___ Exercise material ___
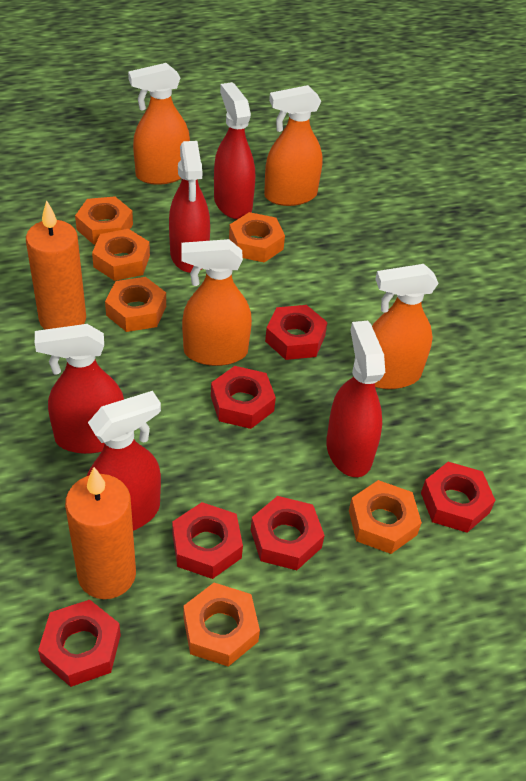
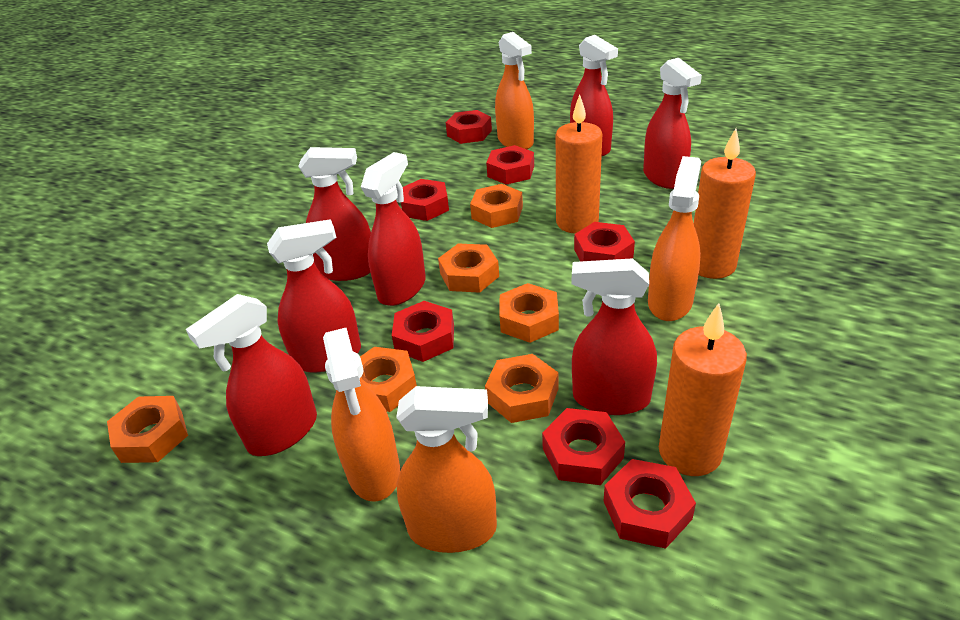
orange candle: 2 -> 3
red nut: 6 -> 7
red spray bottle: 5 -> 7

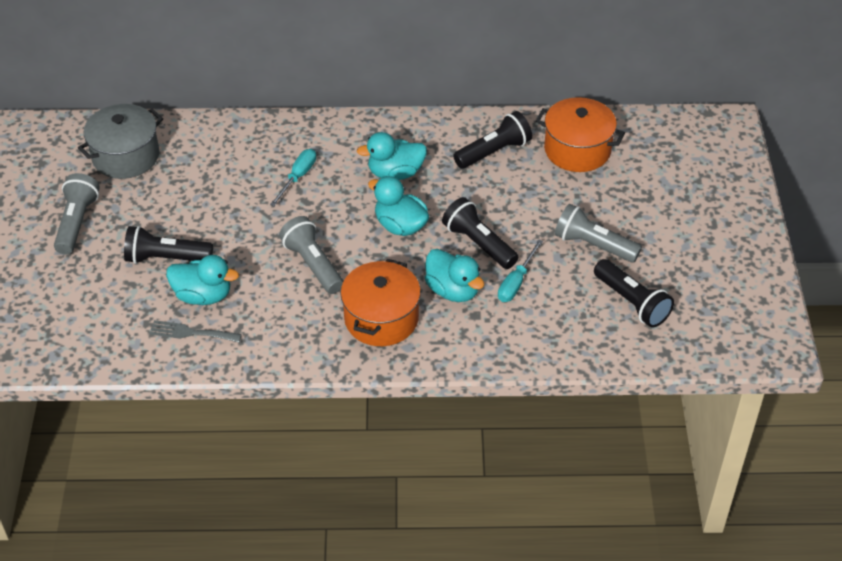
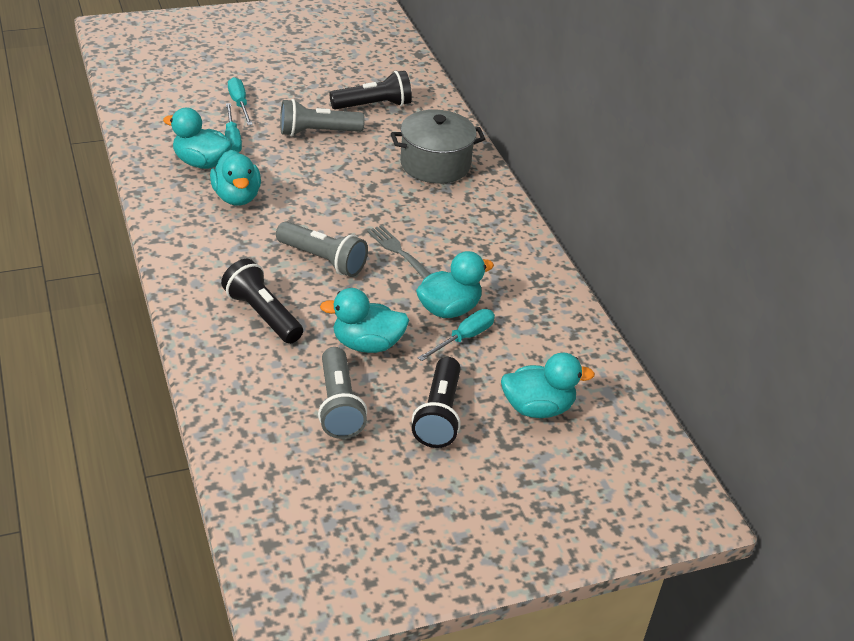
black flashlight: 4 -> 3
orange pot: 2 -> 0
turquoise duck: 4 -> 5
turquoise screwdriver: 2 -> 3

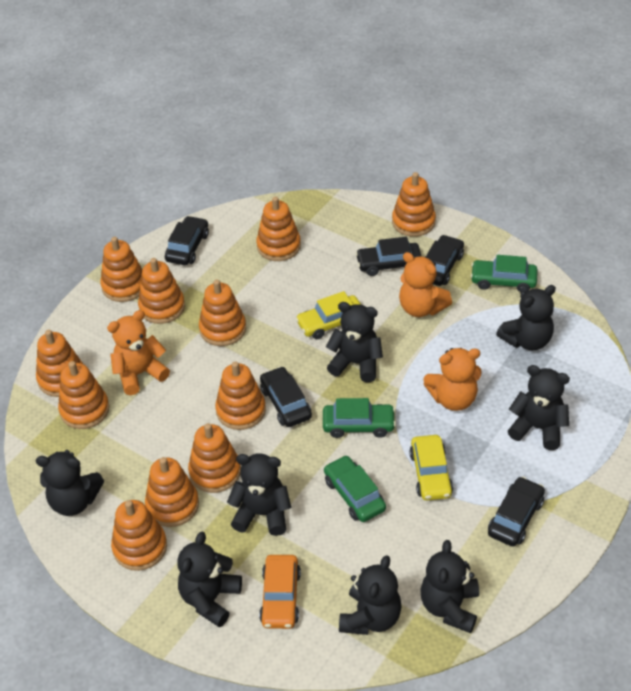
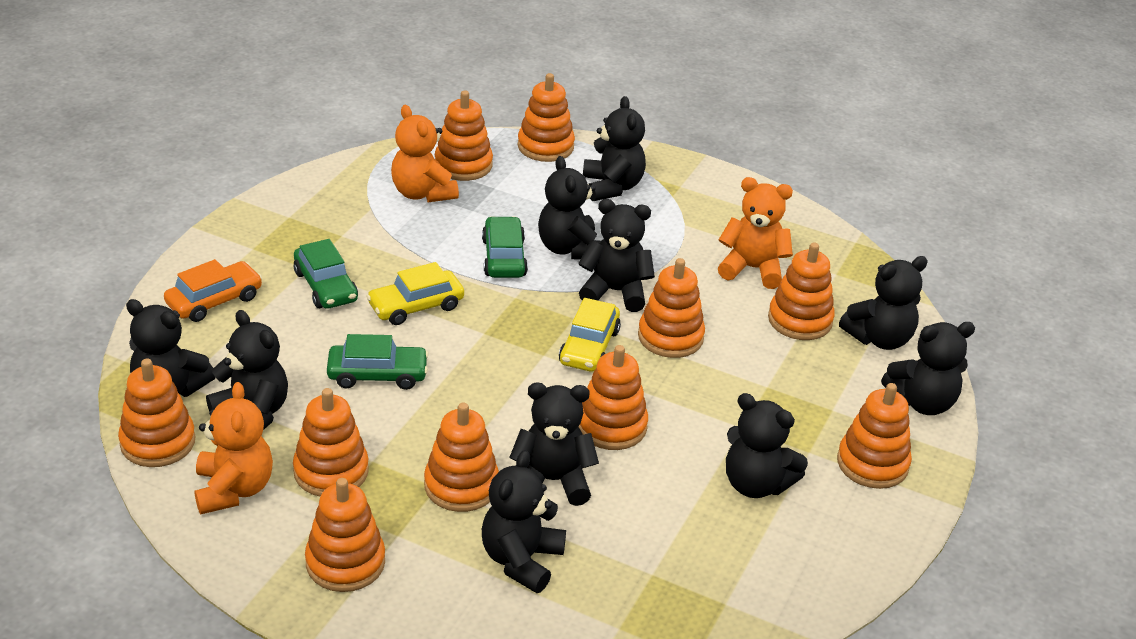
black car: 5 -> 0
black teddy bear: 8 -> 10
orange stacking toy: 11 -> 10

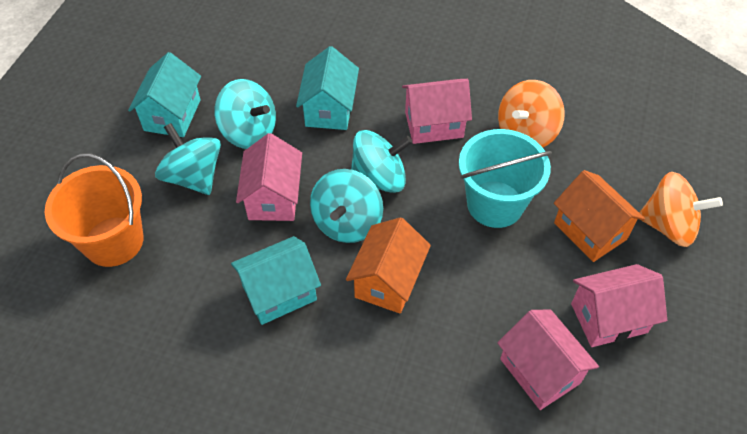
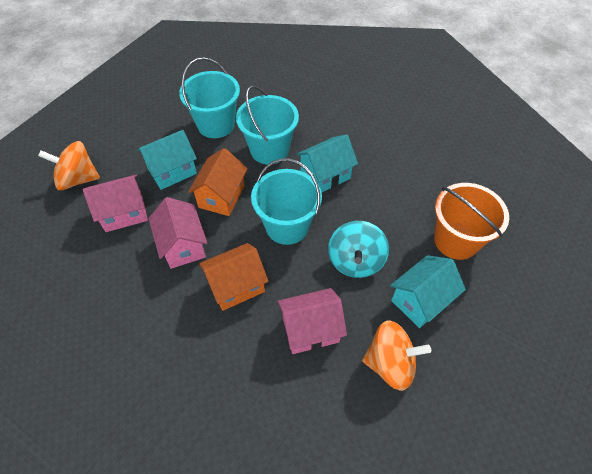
pink house: 4 -> 3
turquoise bucket: 1 -> 3
turquoise spinning top: 4 -> 1

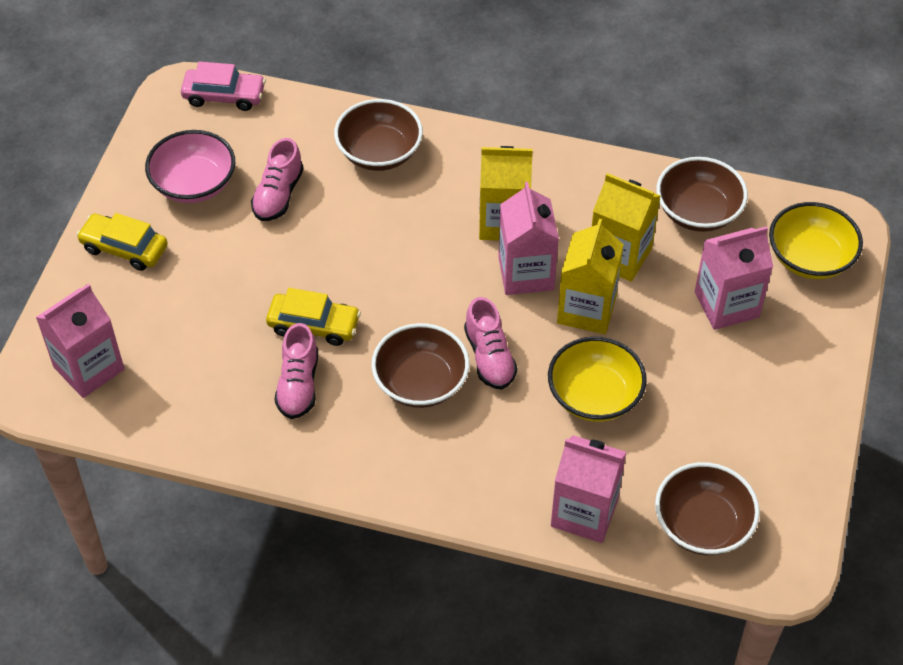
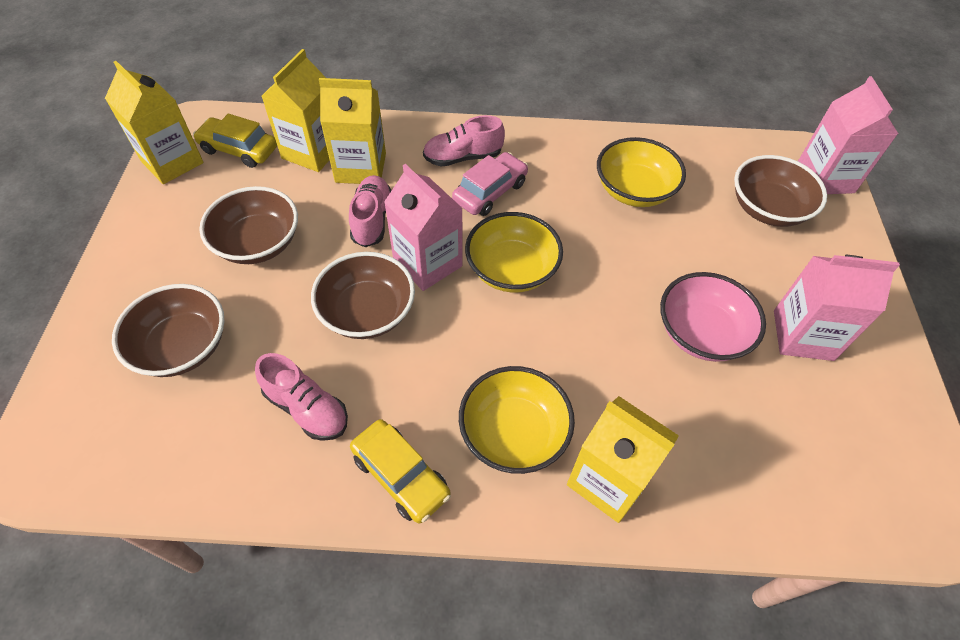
pink carton: 4 -> 3
yellow bowl: 2 -> 3
yellow carton: 3 -> 4

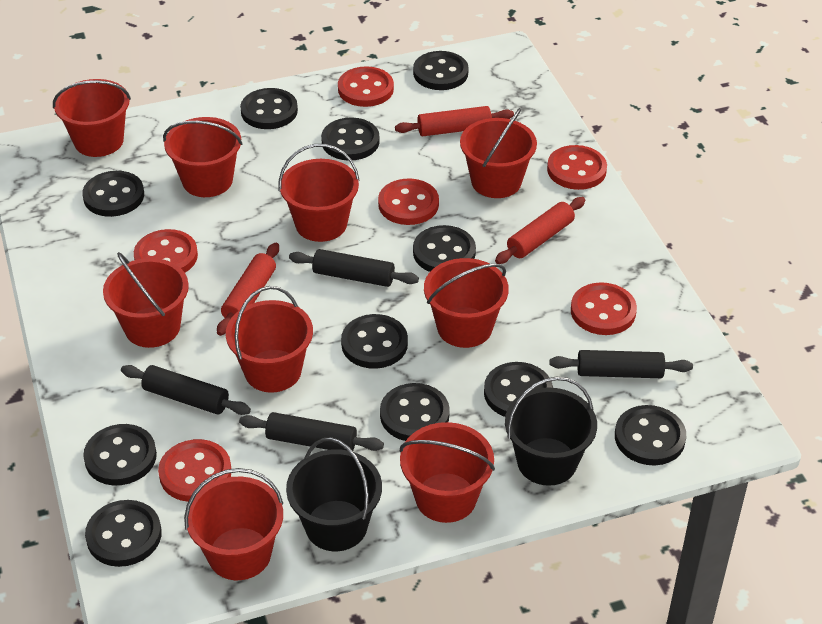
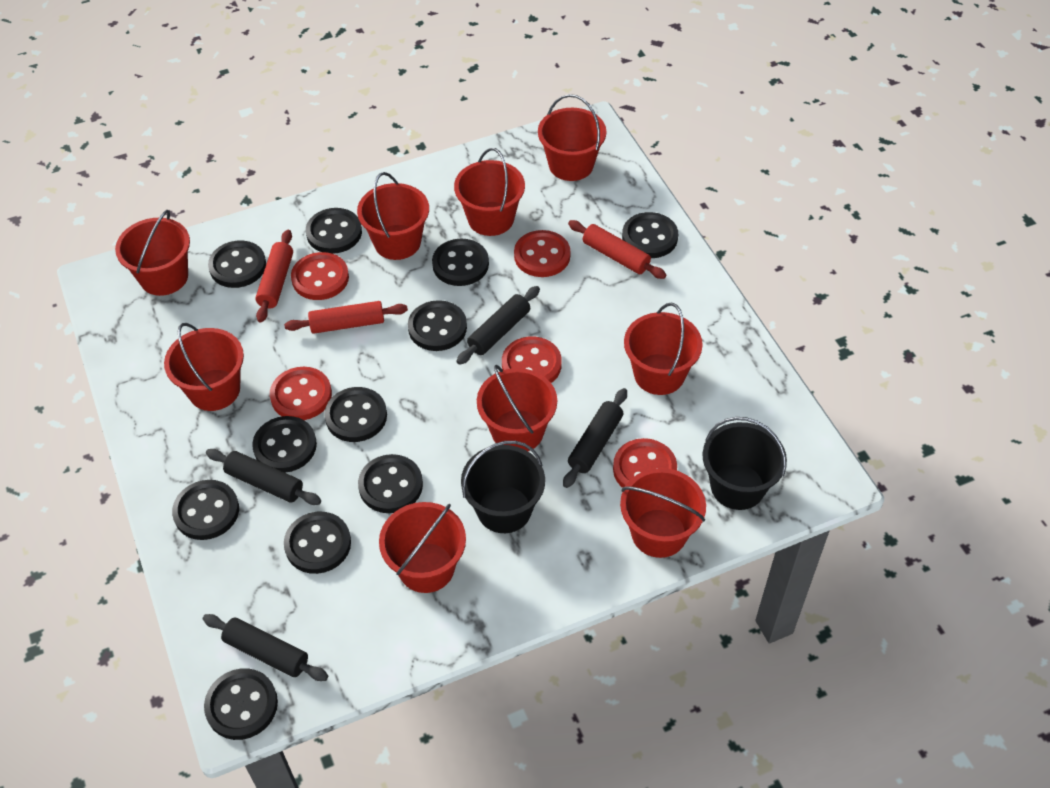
red button: 6 -> 5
___
In the copy, no pictures are to appear; write out exactly the lines from the one containing "turquoise screwdriver: 2 -> 3" through the end of the listing above and no further lines.

turquoise screwdriver: 2 -> 3

black car: 5 -> 0
black teddy bear: 8 -> 10
orange stacking toy: 11 -> 10

pink house: 4 -> 3
turquoise bucket: 1 -> 3
turquoise spinning top: 4 -> 1

pink carton: 4 -> 3
yellow bowl: 2 -> 3
yellow carton: 3 -> 4

red button: 6 -> 5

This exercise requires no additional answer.